Go through the entries below and copy each line containing the word "objects".

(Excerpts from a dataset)

■ ■ ■ ■ ■ ■ ■

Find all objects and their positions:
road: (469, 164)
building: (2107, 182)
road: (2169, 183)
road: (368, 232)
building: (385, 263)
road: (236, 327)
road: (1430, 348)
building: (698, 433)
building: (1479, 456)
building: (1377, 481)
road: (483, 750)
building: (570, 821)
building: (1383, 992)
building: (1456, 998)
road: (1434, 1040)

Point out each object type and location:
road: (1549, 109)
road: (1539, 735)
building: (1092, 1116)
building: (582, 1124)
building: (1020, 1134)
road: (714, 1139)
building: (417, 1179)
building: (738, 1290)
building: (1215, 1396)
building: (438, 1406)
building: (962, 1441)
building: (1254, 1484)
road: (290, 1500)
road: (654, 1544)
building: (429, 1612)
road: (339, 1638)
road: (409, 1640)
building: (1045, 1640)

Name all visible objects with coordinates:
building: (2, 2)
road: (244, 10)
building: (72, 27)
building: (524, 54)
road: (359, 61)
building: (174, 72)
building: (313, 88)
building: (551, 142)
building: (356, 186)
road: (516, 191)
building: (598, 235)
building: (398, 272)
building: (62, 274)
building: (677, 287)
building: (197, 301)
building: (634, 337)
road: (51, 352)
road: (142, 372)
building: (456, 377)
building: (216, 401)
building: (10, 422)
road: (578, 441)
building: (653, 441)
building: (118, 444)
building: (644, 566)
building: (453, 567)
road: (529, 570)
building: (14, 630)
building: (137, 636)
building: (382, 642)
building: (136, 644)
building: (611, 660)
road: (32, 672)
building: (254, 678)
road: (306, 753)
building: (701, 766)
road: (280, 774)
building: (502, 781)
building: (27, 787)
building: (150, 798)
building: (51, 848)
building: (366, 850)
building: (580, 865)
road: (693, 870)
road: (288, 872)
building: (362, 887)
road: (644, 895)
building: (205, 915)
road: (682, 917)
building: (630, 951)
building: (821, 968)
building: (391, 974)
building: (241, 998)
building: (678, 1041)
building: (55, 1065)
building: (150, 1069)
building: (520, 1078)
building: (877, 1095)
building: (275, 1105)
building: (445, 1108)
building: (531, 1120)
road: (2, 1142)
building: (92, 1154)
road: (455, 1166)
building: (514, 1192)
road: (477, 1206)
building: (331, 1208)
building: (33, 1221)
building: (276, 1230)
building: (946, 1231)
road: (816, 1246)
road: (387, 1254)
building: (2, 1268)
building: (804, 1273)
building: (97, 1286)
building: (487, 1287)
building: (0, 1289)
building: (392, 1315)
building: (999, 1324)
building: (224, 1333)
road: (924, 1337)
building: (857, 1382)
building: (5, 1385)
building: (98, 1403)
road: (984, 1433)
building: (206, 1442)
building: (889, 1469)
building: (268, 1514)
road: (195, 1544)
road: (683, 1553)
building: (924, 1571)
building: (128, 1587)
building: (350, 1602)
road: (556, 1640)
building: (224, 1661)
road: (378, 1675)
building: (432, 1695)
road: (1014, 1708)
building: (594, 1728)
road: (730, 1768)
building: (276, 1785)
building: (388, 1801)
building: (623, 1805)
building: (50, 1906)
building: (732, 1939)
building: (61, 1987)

■ ■ ■ ■ ■ ■ ■

Reply to the task »
Find all objects and their positions:
Name all visible objects with coordinates:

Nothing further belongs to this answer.